Extracted records:
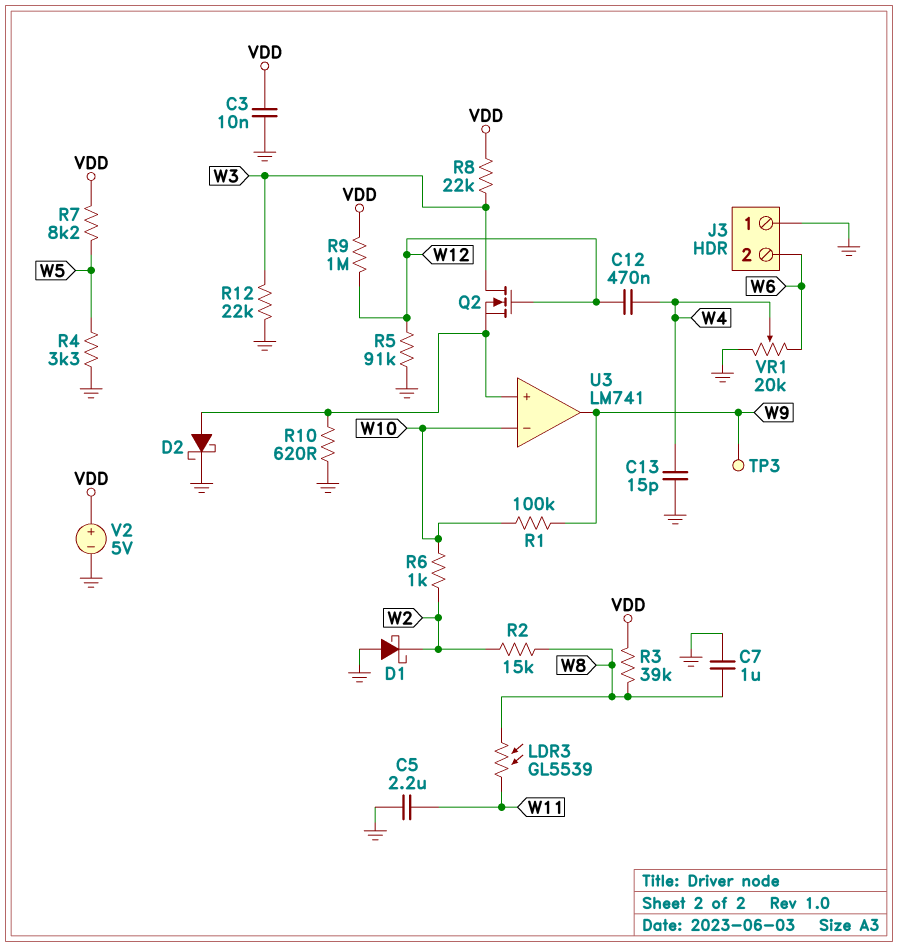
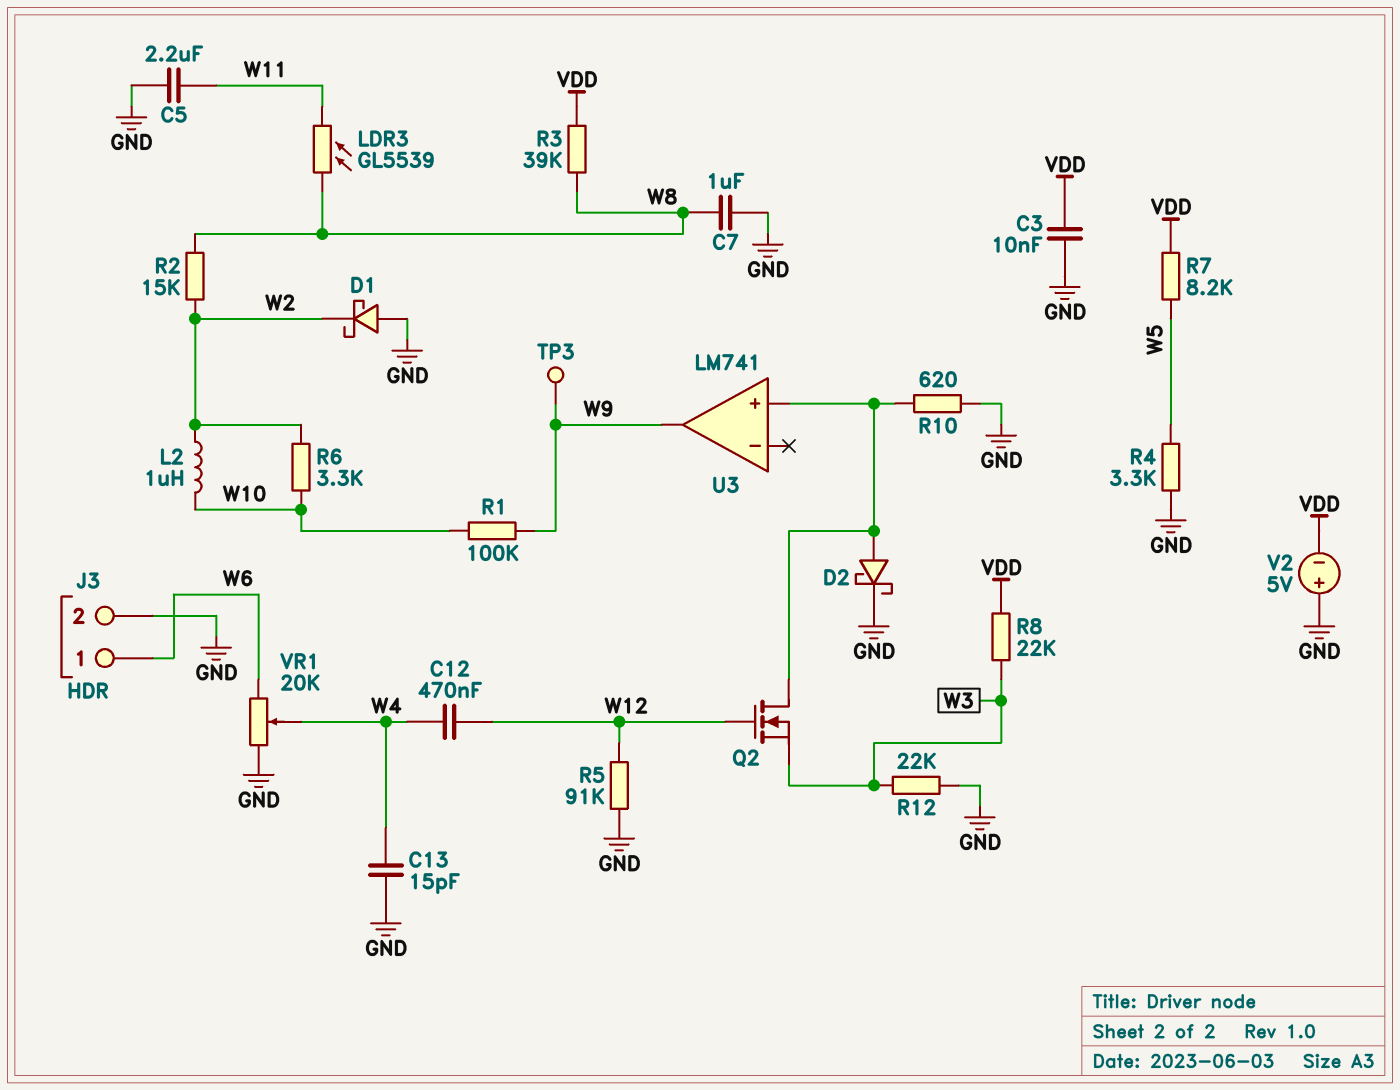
J3 pin 1: GND -> W6
J3 pin 2: W6 -> GND
L2: none -> 1uH (W2, W10)
Q2: NMOS (G W12, D W3, S U3/in+) -> NMOS (G W12, D U3/in+, S W3)
R6: 1k (W2, W10) -> 3.3k (W2, W10)
R9: 1M (VDD, W12) -> none
U3 pin in-: W10 -> none
V2: 5V (plus VDD, minus GND) -> 5V (plus GND, minus VDD)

Exercise brief:
Display each line of the data where "none" occurs.

Answer area:
L2: none -> 1uH (W2, W10)
R9: 1M (VDD, W12) -> none
U3 pin in-: W10 -> none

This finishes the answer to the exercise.